§ **Exercise objective**: Set down all of the data again, character for character.

(Version comparison data)
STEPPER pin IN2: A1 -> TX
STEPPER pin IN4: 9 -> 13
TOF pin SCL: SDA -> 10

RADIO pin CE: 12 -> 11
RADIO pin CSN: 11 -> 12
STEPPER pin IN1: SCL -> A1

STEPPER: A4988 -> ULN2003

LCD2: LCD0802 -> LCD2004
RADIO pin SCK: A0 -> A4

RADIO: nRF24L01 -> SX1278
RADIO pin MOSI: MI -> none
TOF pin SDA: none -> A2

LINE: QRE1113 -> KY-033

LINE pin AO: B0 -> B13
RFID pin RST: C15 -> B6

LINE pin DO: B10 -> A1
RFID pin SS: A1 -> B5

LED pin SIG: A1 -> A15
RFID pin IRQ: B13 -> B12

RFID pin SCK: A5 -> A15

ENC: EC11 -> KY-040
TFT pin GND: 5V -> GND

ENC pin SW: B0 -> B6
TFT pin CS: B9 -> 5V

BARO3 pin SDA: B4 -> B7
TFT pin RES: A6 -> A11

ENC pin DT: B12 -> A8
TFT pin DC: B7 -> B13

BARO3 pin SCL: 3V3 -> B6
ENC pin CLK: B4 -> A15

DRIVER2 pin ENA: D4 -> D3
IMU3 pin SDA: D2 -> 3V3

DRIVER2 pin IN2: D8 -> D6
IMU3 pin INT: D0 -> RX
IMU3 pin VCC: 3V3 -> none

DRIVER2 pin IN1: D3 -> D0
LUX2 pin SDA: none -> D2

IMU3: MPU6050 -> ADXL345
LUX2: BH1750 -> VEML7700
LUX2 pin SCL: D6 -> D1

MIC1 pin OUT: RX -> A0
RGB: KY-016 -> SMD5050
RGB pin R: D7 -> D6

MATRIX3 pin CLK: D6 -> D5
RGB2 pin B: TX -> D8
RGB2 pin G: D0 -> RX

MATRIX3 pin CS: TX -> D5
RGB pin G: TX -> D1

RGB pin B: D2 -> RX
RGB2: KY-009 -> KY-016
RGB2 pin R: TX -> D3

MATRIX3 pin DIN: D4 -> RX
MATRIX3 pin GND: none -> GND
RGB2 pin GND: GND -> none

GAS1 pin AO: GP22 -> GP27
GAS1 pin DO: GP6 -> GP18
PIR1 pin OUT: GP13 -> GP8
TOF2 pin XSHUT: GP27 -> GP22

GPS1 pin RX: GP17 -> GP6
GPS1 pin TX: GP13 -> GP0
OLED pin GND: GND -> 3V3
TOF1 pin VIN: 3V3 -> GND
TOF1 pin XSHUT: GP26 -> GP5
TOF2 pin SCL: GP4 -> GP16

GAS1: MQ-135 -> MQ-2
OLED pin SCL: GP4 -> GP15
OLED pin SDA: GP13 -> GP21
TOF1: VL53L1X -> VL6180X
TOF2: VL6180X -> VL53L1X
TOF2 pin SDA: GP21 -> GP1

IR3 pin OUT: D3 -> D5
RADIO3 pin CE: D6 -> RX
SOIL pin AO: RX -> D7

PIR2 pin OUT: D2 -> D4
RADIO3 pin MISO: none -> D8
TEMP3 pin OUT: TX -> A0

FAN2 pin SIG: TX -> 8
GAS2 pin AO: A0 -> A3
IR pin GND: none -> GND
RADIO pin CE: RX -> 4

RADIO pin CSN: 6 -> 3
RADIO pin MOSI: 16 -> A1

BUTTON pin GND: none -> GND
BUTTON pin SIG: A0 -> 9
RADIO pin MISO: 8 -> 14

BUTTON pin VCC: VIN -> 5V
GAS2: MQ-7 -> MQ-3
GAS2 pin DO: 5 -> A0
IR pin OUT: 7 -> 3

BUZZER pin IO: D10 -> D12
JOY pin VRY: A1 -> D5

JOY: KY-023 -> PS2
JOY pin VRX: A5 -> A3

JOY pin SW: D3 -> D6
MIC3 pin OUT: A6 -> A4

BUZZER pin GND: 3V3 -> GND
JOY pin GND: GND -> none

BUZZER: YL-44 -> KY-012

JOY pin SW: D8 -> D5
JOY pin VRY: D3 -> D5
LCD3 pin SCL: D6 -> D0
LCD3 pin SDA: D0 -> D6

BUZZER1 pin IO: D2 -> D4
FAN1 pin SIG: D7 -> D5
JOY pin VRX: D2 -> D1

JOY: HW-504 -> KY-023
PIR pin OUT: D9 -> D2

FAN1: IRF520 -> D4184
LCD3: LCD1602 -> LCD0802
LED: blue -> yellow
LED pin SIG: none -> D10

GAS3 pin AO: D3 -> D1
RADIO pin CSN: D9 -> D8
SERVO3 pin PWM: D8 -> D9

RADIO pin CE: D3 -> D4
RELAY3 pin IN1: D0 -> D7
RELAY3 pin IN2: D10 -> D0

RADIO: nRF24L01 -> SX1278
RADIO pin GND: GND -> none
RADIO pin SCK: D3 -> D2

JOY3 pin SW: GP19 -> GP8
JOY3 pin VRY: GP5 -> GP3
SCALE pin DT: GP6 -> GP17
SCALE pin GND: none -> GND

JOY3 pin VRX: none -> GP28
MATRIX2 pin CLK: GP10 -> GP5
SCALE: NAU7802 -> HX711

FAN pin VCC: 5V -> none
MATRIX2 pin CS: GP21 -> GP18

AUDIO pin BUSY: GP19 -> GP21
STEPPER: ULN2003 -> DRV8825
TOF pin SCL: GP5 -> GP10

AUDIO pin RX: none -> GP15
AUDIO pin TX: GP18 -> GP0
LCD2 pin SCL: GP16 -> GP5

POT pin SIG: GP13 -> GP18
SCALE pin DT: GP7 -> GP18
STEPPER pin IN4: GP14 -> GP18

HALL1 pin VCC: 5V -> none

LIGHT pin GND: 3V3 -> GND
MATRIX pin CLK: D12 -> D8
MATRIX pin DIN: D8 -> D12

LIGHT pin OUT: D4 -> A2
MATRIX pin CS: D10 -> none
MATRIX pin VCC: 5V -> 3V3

§ **Your response**:
STEPPER pin IN2: A1 -> TX
STEPPER pin IN4: 9 -> 13
TOF pin SCL: SDA -> 10

RADIO pin CE: 12 -> 11
RADIO pin CSN: 11 -> 12
STEPPER pin IN1: SCL -> A1

STEPPER: A4988 -> ULN2003

LCD2: LCD0802 -> LCD2004
RADIO pin SCK: A0 -> A4

RADIO: nRF24L01 -> SX1278
RADIO pin MOSI: MI -> none
TOF pin SDA: none -> A2

LINE: QRE1113 -> KY-033

LINE pin AO: B0 -> B13
RFID pin RST: C15 -> B6

LINE pin DO: B10 -> A1
RFID pin SS: A1 -> B5

LED pin SIG: A1 -> A15
RFID pin IRQ: B13 -> B12

RFID pin SCK: A5 -> A15

ENC: EC11 -> KY-040
TFT pin GND: 5V -> GND

ENC pin SW: B0 -> B6
TFT pin CS: B9 -> 5V

BARO3 pin SDA: B4 -> B7
TFT pin RES: A6 -> A11

ENC pin DT: B12 -> A8
TFT pin DC: B7 -> B13

BARO3 pin SCL: 3V3 -> B6
ENC pin CLK: B4 -> A15

DRIVER2 pin ENA: D4 -> D3
IMU3 pin SDA: D2 -> 3V3

DRIVER2 pin IN2: D8 -> D6
IMU3 pin INT: D0 -> RX
IMU3 pin VCC: 3V3 -> none

DRIVER2 pin IN1: D3 -> D0
LUX2 pin SDA: none -> D2

IMU3: MPU6050 -> ADXL345
LUX2: BH1750 -> VEML7700
LUX2 pin SCL: D6 -> D1

MIC1 pin OUT: RX -> A0
RGB: KY-016 -> SMD5050
RGB pin R: D7 -> D6

MATRIX3 pin CLK: D6 -> D5
RGB2 pin B: TX -> D8
RGB2 pin G: D0 -> RX

MATRIX3 pin CS: TX -> D5
RGB pin G: TX -> D1

RGB pin B: D2 -> RX
RGB2: KY-009 -> KY-016
RGB2 pin R: TX -> D3

MATRIX3 pin DIN: D4 -> RX
MATRIX3 pin GND: none -> GND
RGB2 pin GND: GND -> none

GAS1 pin AO: GP22 -> GP27
GAS1 pin DO: GP6 -> GP18
PIR1 pin OUT: GP13 -> GP8
TOF2 pin XSHUT: GP27 -> GP22

GPS1 pin RX: GP17 -> GP6
GPS1 pin TX: GP13 -> GP0
OLED pin GND: GND -> 3V3
TOF1 pin VIN: 3V3 -> GND
TOF1 pin XSHUT: GP26 -> GP5
TOF2 pin SCL: GP4 -> GP16

GAS1: MQ-135 -> MQ-2
OLED pin SCL: GP4 -> GP15
OLED pin SDA: GP13 -> GP21
TOF1: VL53L1X -> VL6180X
TOF2: VL6180X -> VL53L1X
TOF2 pin SDA: GP21 -> GP1

IR3 pin OUT: D3 -> D5
RADIO3 pin CE: D6 -> RX
SOIL pin AO: RX -> D7

PIR2 pin OUT: D2 -> D4
RADIO3 pin MISO: none -> D8
TEMP3 pin OUT: TX -> A0

FAN2 pin SIG: TX -> 8
GAS2 pin AO: A0 -> A3
IR pin GND: none -> GND
RADIO pin CE: RX -> 4

RADIO pin CSN: 6 -> 3
RADIO pin MOSI: 16 -> A1

BUTTON pin GND: none -> GND
BUTTON pin SIG: A0 -> 9
RADIO pin MISO: 8 -> 14

BUTTON pin VCC: VIN -> 5V
GAS2: MQ-7 -> MQ-3
GAS2 pin DO: 5 -> A0
IR pin OUT: 7 -> 3

BUZZER pin IO: D10 -> D12
JOY pin VRY: A1 -> D5

JOY: KY-023 -> PS2
JOY pin VRX: A5 -> A3

JOY pin SW: D3 -> D6
MIC3 pin OUT: A6 -> A4

BUZZER pin GND: 3V3 -> GND
JOY pin GND: GND -> none

BUZZER: YL-44 -> KY-012

JOY pin SW: D8 -> D5
JOY pin VRY: D3 -> D5
LCD3 pin SCL: D6 -> D0
LCD3 pin SDA: D0 -> D6

BUZZER1 pin IO: D2 -> D4
FAN1 pin SIG: D7 -> D5
JOY pin VRX: D2 -> D1

JOY: HW-504 -> KY-023
PIR pin OUT: D9 -> D2

FAN1: IRF520 -> D4184
LCD3: LCD1602 -> LCD0802
LED: blue -> yellow
LED pin SIG: none -> D10

GAS3 pin AO: D3 -> D1
RADIO pin CSN: D9 -> D8
SERVO3 pin PWM: D8 -> D9

RADIO pin CE: D3 -> D4
RELAY3 pin IN1: D0 -> D7
RELAY3 pin IN2: D10 -> D0

RADIO: nRF24L01 -> SX1278
RADIO pin GND: GND -> none
RADIO pin SCK: D3 -> D2

JOY3 pin SW: GP19 -> GP8
JOY3 pin VRY: GP5 -> GP3
SCALE pin DT: GP6 -> GP17
SCALE pin GND: none -> GND

JOY3 pin VRX: none -> GP28
MATRIX2 pin CLK: GP10 -> GP5
SCALE: NAU7802 -> HX711

FAN pin VCC: 5V -> none
MATRIX2 pin CS: GP21 -> GP18

AUDIO pin BUSY: GP19 -> GP21
STEPPER: ULN2003 -> DRV8825
TOF pin SCL: GP5 -> GP10

AUDIO pin RX: none -> GP15
AUDIO pin TX: GP18 -> GP0
LCD2 pin SCL: GP16 -> GP5

POT pin SIG: GP13 -> GP18
SCALE pin DT: GP7 -> GP18
STEPPER pin IN4: GP14 -> GP18

HALL1 pin VCC: 5V -> none

LIGHT pin GND: 3V3 -> GND
MATRIX pin CLK: D12 -> D8
MATRIX pin DIN: D8 -> D12

LIGHT pin OUT: D4 -> A2
MATRIX pin CS: D10 -> none
MATRIX pin VCC: 5V -> 3V3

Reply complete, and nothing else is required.